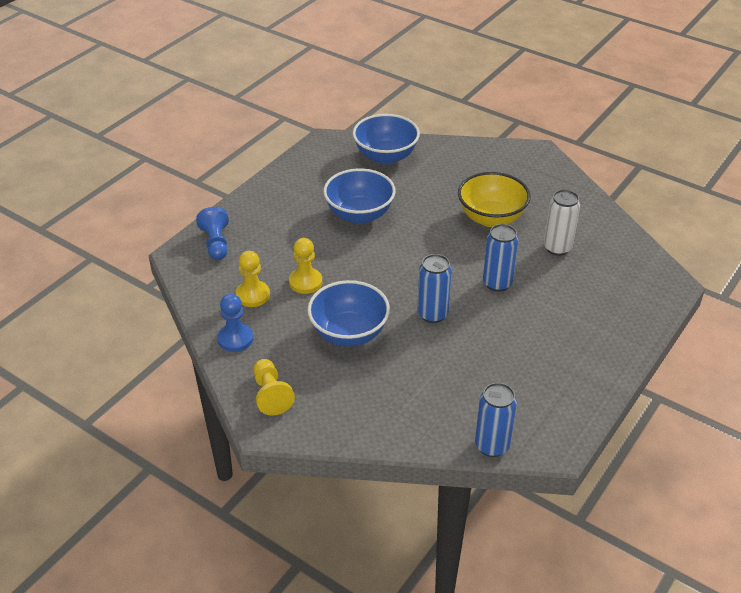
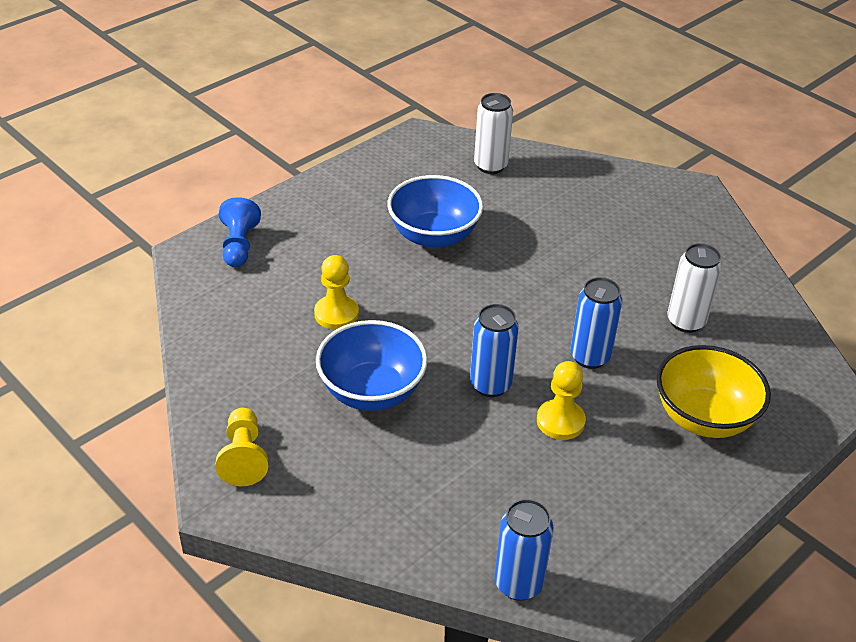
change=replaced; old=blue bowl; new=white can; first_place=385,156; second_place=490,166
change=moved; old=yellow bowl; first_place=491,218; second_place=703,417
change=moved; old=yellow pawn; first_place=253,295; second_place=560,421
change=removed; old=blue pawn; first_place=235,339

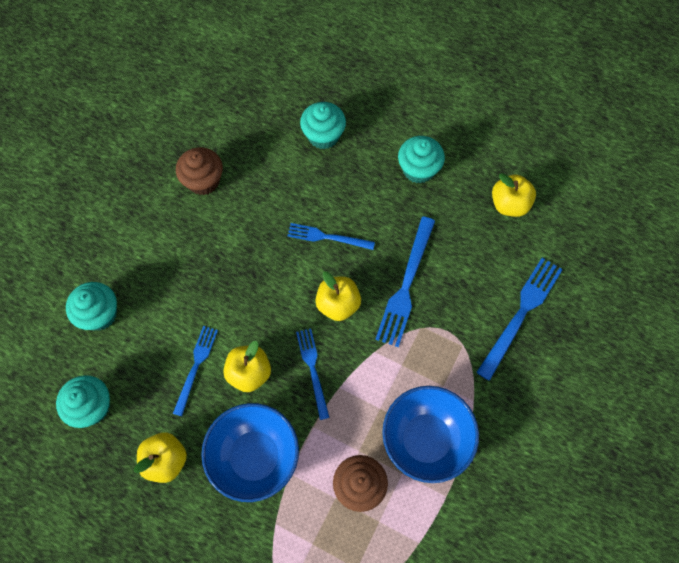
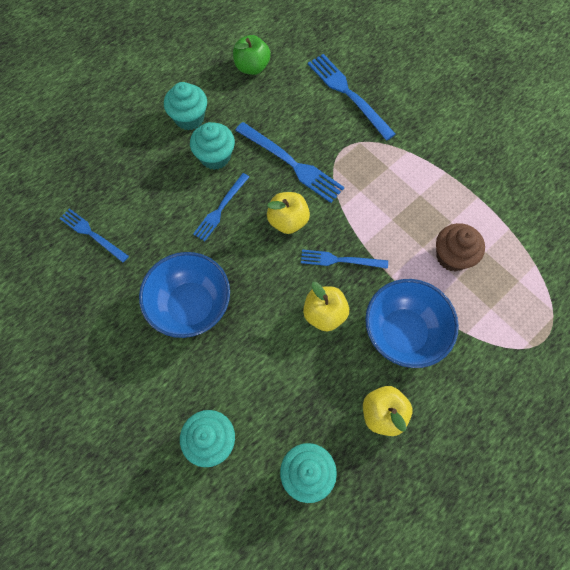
change=moved; old=turquoise cupcake; first_place=323,136; second_place=215,156
change=removed; old=brown cupcake; first_place=203,181
change=recoloured; old=yellow apple; new=green apple; first_place=509,204; second_place=252,67
change=moved; old=blue fork; first_place=196,367; second_place=92,234
change=moved; old=blue bowl; first_place=426,439; second_place=191,306

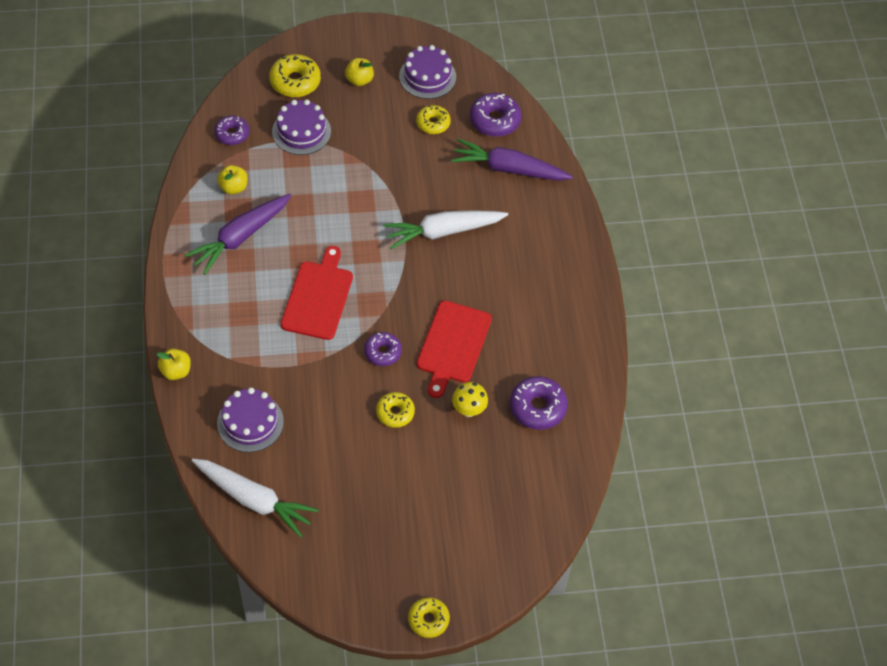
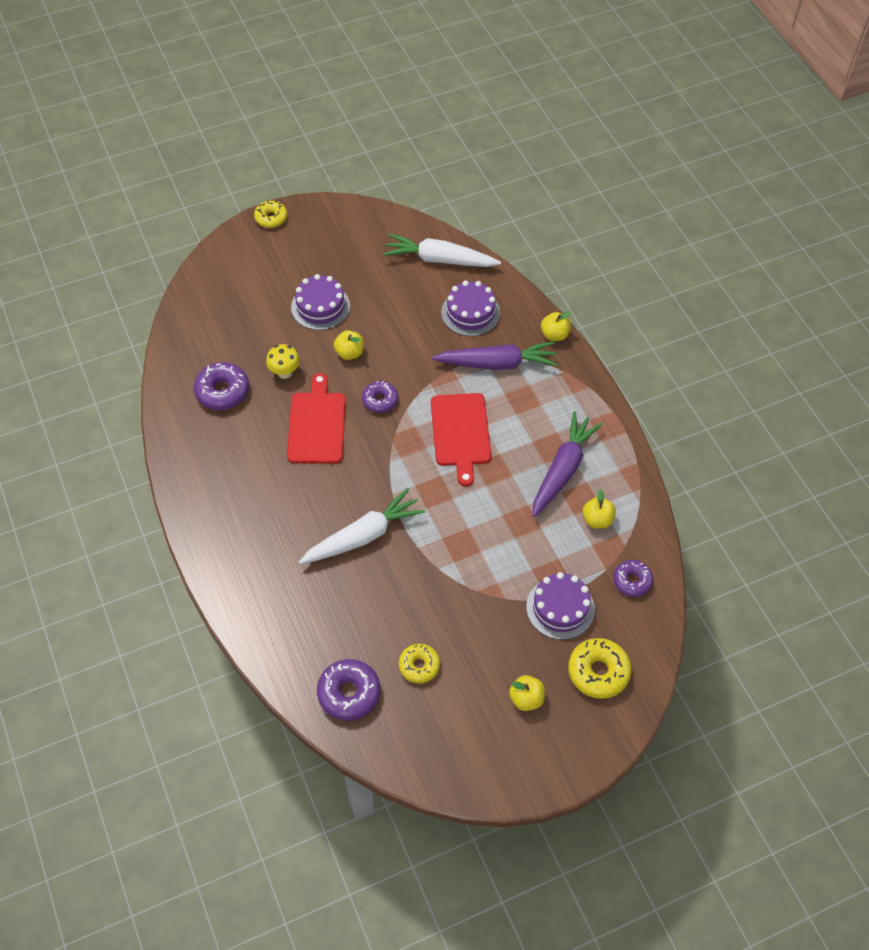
change=moved; old=purple cake; first_place=427,76; second_place=320,307
change=moved; old=purple carrot; first_place=509,169; second_place=497,363
change=replaced; old=yellow donut; new=yellow apple; first_place=395,413; second_place=349,353

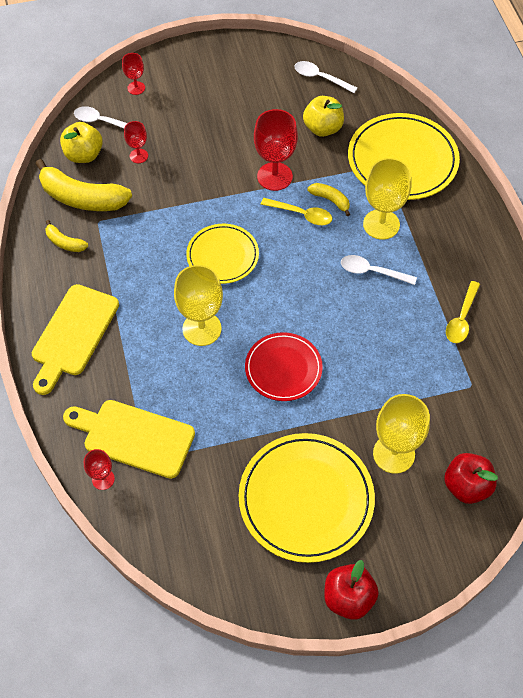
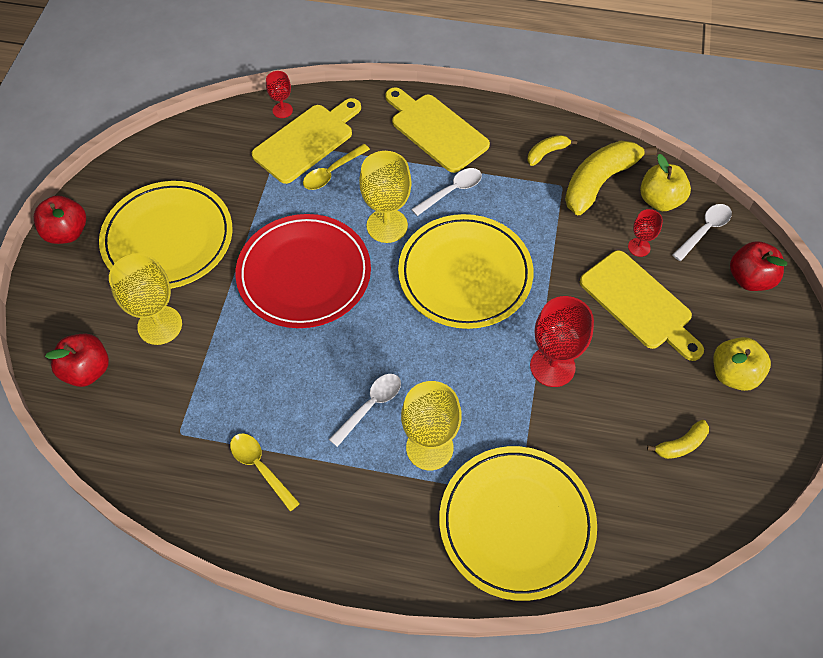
change=replaced; old=red goblet; new=red apple; first_place=136,88; second_place=749,279
change=moved; old=white spoon; first_place=320,78; second_place=452,191
change=moved; old=yellow apple; first_place=322,128; second_place=733,374
change=moved; old=yellow banana; first_place=330,200; second_place=681,445
change=moved; old=yellow spoon; first_place=301,214; second_place=332,172
change=resized; old=yellow plate; first_place=222,256; second_place=465,274; factor=1.62
change=resized; old=red plate; first_place=283,368; second_place=304,274; factor=1.62
change=added; new=yellow cutting board; second_place=639,303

§ **How to complete this task**: All of the records above are to be printed exactly, with every picture omitted.

§ **Answer**:
change=replaced; old=blue bowl; new=white can; first_place=385,156; second_place=490,166
change=moved; old=yellow bowl; first_place=491,218; second_place=703,417
change=moved; old=yellow pawn; first_place=253,295; second_place=560,421
change=removed; old=blue pawn; first_place=235,339

change=moved; old=turquoise cupcake; first_place=323,136; second_place=215,156
change=removed; old=brown cupcake; first_place=203,181
change=recoloured; old=yellow apple; new=green apple; first_place=509,204; second_place=252,67
change=moved; old=blue fork; first_place=196,367; second_place=92,234
change=moved; old=blue bowl; first_place=426,439; second_place=191,306

change=moved; old=purple cake; first_place=427,76; second_place=320,307
change=moved; old=purple carrot; first_place=509,169; second_place=497,363
change=replaced; old=yellow donut; new=yellow apple; first_place=395,413; second_place=349,353

change=replaced; old=red goblet; new=red apple; first_place=136,88; second_place=749,279
change=moved; old=white spoon; first_place=320,78; second_place=452,191
change=moved; old=yellow apple; first_place=322,128; second_place=733,374
change=moved; old=yellow banana; first_place=330,200; second_place=681,445
change=moved; old=yellow spoon; first_place=301,214; second_place=332,172
change=resized; old=yellow plate; first_place=222,256; second_place=465,274; factor=1.62
change=resized; old=red plate; first_place=283,368; second_place=304,274; factor=1.62
change=added; new=yellow cutting board; second_place=639,303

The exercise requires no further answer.